_ACTION ITEM_
Return exactly, and only, the lines from the line containing "U105: W25Q64 -> W25Q128" through the final line of the records below, both included.

Dataset records:
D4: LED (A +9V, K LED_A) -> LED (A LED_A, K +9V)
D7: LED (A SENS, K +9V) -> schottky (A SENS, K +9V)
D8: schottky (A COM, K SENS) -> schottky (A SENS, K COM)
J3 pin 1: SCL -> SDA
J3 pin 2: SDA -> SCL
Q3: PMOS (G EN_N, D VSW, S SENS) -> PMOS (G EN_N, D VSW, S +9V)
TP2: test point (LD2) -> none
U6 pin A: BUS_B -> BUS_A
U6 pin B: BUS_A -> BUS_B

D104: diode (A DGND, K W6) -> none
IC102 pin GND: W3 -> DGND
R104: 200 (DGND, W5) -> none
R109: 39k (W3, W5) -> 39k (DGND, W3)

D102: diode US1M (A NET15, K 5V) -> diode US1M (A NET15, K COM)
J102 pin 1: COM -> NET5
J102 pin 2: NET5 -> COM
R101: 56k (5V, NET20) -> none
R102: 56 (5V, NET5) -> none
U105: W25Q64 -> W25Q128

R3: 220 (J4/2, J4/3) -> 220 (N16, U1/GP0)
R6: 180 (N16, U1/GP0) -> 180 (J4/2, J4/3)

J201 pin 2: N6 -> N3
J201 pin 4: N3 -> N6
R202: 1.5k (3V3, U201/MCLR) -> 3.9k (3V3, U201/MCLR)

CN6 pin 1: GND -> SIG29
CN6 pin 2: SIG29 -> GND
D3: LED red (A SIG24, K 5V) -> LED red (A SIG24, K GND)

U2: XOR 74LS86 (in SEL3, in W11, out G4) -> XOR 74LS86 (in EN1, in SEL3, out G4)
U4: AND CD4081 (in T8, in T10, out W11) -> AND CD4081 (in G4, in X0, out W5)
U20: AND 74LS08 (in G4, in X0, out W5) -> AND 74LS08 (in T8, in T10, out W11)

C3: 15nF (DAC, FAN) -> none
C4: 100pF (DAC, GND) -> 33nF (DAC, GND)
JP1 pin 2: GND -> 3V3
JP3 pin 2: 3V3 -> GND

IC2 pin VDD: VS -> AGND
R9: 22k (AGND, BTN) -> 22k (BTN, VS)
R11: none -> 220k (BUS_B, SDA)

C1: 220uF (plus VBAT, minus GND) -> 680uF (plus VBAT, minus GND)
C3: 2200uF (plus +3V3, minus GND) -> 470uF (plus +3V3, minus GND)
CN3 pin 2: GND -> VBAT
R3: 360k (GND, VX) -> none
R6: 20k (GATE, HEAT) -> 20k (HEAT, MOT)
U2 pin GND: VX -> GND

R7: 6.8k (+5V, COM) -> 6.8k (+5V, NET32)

_ANSWER BOX_
U105: W25Q64 -> W25Q128

R3: 220 (J4/2, J4/3) -> 220 (N16, U1/GP0)
R6: 180 (N16, U1/GP0) -> 180 (J4/2, J4/3)

J201 pin 2: N6 -> N3
J201 pin 4: N3 -> N6
R202: 1.5k (3V3, U201/MCLR) -> 3.9k (3V3, U201/MCLR)

CN6 pin 1: GND -> SIG29
CN6 pin 2: SIG29 -> GND
D3: LED red (A SIG24, K 5V) -> LED red (A SIG24, K GND)

U2: XOR 74LS86 (in SEL3, in W11, out G4) -> XOR 74LS86 (in EN1, in SEL3, out G4)
U4: AND CD4081 (in T8, in T10, out W11) -> AND CD4081 (in G4, in X0, out W5)
U20: AND 74LS08 (in G4, in X0, out W5) -> AND 74LS08 (in T8, in T10, out W11)

C3: 15nF (DAC, FAN) -> none
C4: 100pF (DAC, GND) -> 33nF (DAC, GND)
JP1 pin 2: GND -> 3V3
JP3 pin 2: 3V3 -> GND

IC2 pin VDD: VS -> AGND
R9: 22k (AGND, BTN) -> 22k (BTN, VS)
R11: none -> 220k (BUS_B, SDA)

C1: 220uF (plus VBAT, minus GND) -> 680uF (plus VBAT, minus GND)
C3: 2200uF (plus +3V3, minus GND) -> 470uF (plus +3V3, minus GND)
CN3 pin 2: GND -> VBAT
R3: 360k (GND, VX) -> none
R6: 20k (GATE, HEAT) -> 20k (HEAT, MOT)
U2 pin GND: VX -> GND

R7: 6.8k (+5V, COM) -> 6.8k (+5V, NET32)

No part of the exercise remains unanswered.